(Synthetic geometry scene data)
◇ ◇ ◇ ◇ ◇

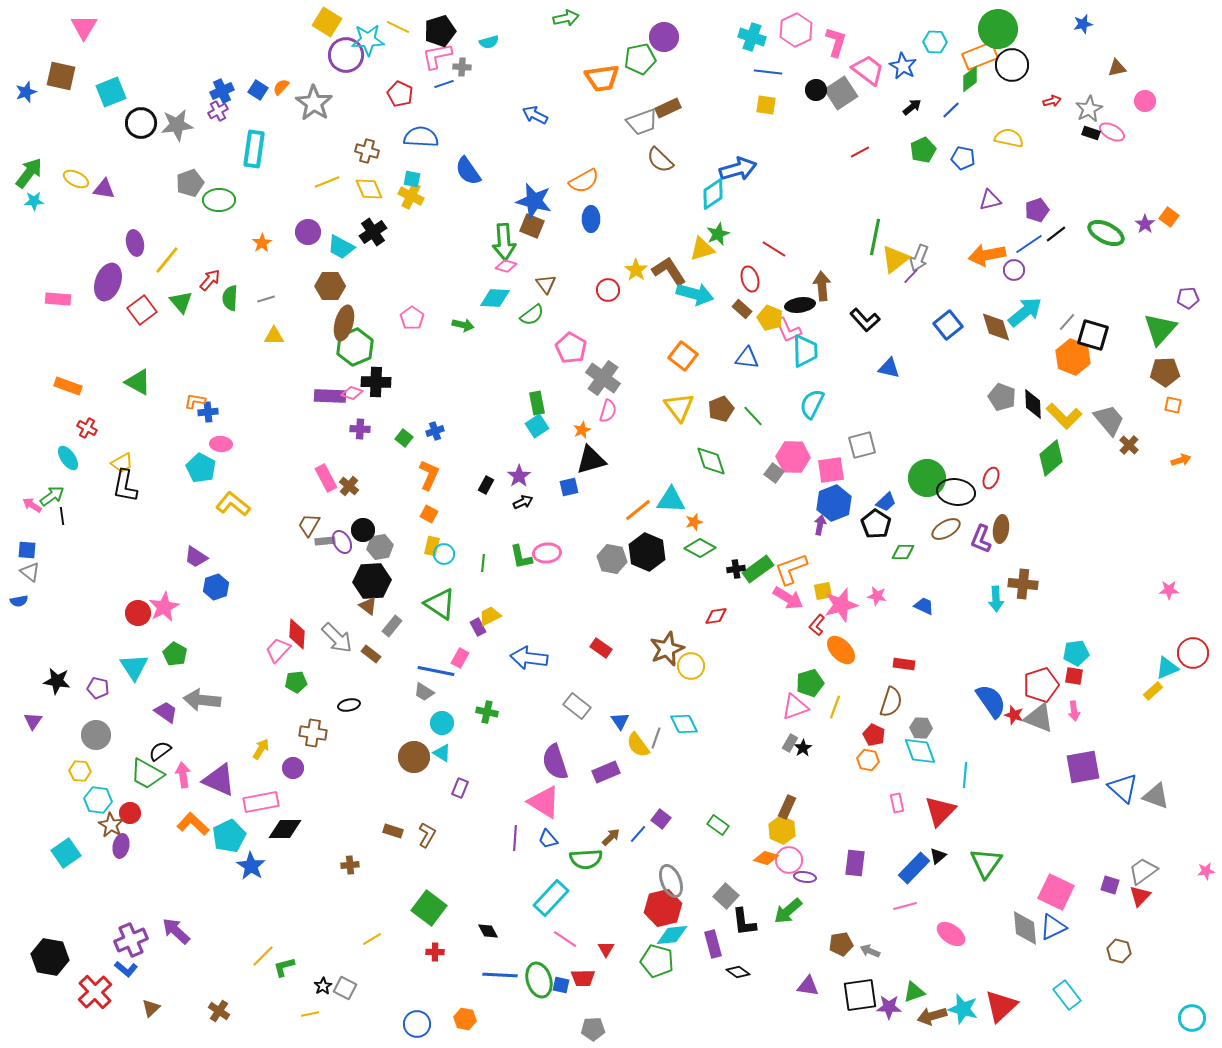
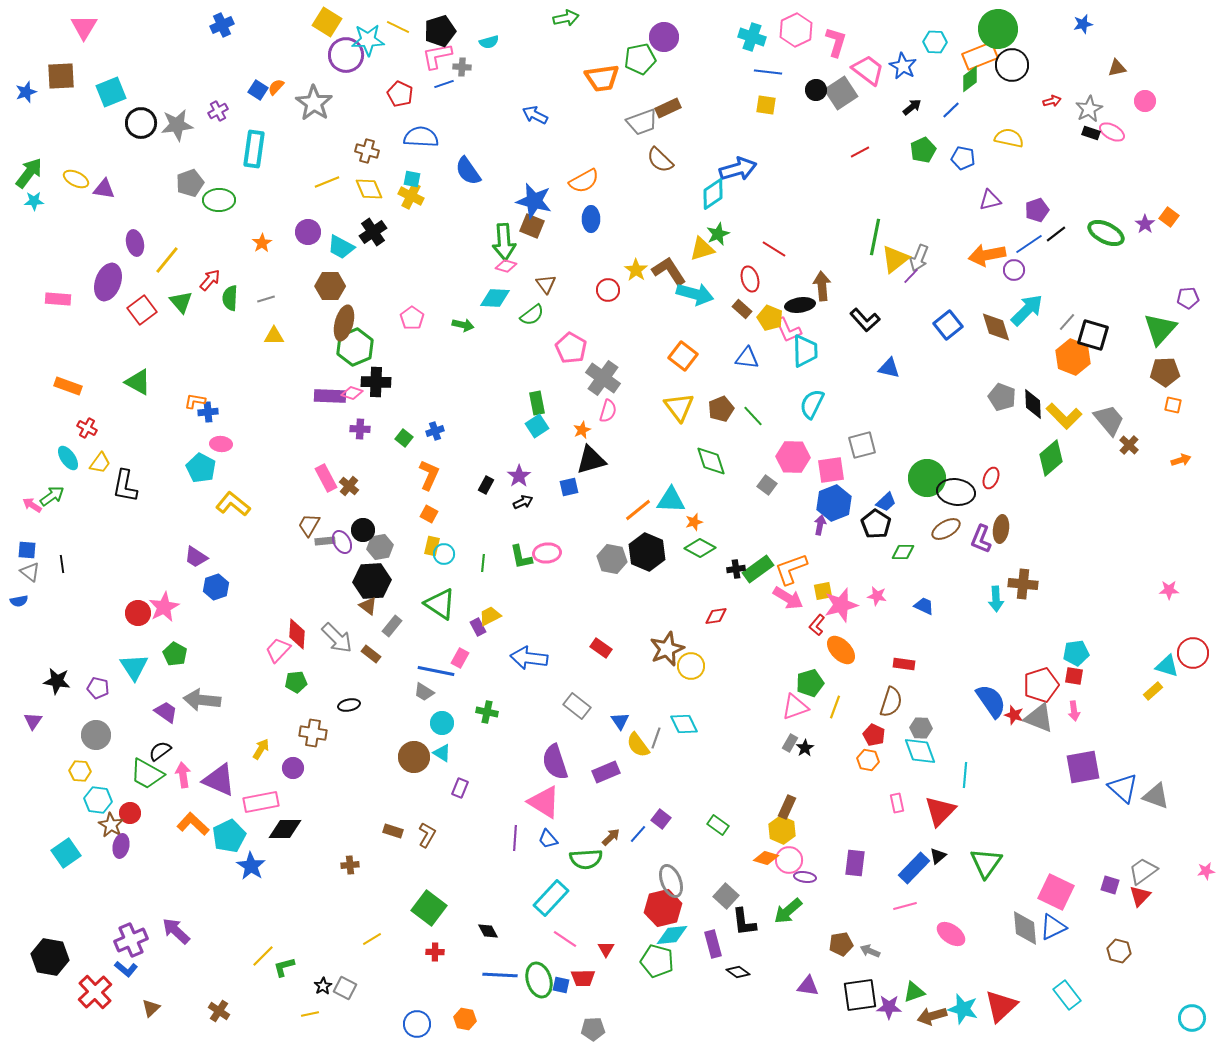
brown square at (61, 76): rotated 16 degrees counterclockwise
orange semicircle at (281, 87): moved 5 px left
blue cross at (222, 91): moved 66 px up
cyan arrow at (1025, 312): moved 2 px right, 2 px up; rotated 6 degrees counterclockwise
yellow trapezoid at (122, 463): moved 22 px left; rotated 25 degrees counterclockwise
gray square at (774, 473): moved 7 px left, 12 px down
black line at (62, 516): moved 48 px down
cyan triangle at (1167, 668): moved 2 px up; rotated 40 degrees clockwise
black star at (803, 748): moved 2 px right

◇ ◇ ◇ ◇ ◇

» **What you need to do**
Report all lines of the data that include the word "left".

» **Expected answer**
orange semicircle at (281, 87): moved 5 px left
yellow trapezoid at (122, 463): moved 22 px left; rotated 25 degrees counterclockwise
gray square at (774, 473): moved 7 px left, 12 px down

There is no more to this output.